■ Excerpted records ■
--- --- ---
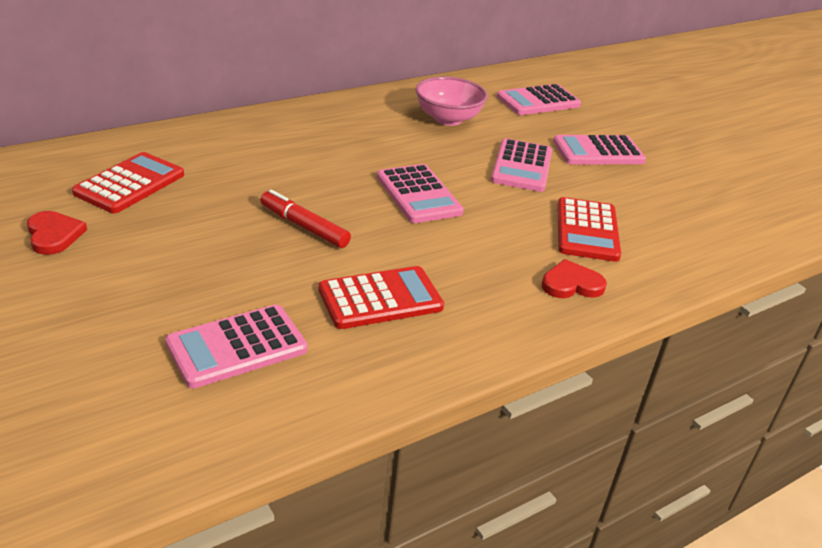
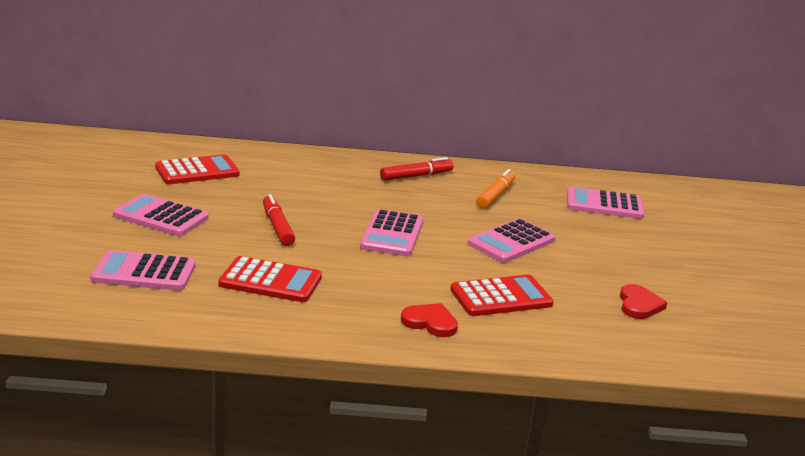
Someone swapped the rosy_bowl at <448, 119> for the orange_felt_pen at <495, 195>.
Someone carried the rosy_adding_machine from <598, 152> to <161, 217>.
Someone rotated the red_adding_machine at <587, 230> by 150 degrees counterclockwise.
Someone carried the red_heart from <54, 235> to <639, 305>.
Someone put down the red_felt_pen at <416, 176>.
--- --- ---
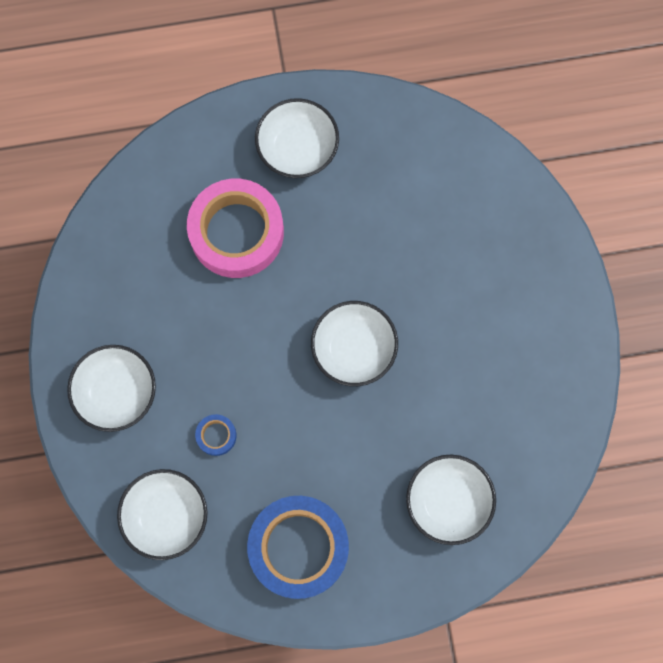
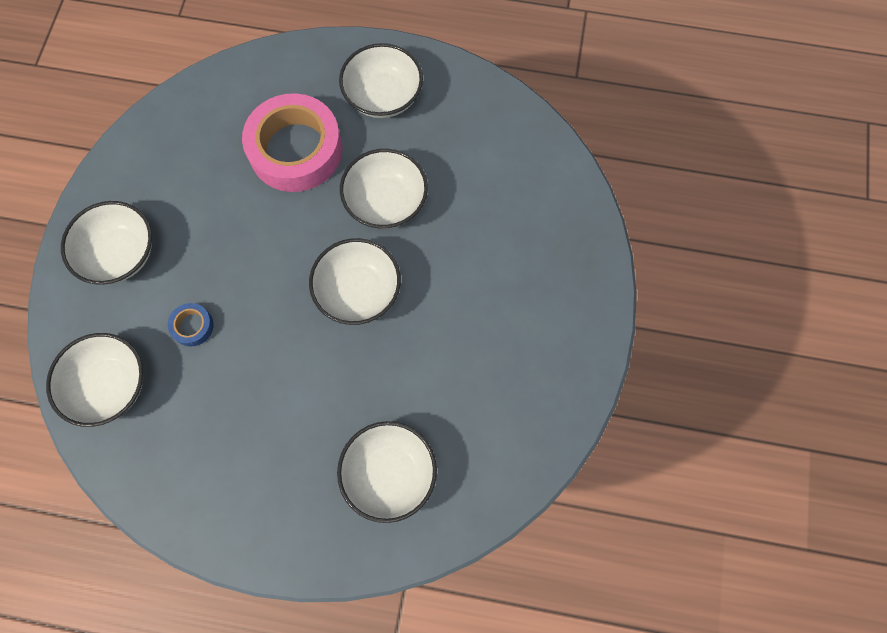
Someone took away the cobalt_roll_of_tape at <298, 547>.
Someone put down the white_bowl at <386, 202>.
--- --- ---
Your answer should consist of copies of the lines above that include the string "carried".

Someone carried the rosy_adding_machine from <598, 152> to <161, 217>.
Someone carried the red_heart from <54, 235> to <639, 305>.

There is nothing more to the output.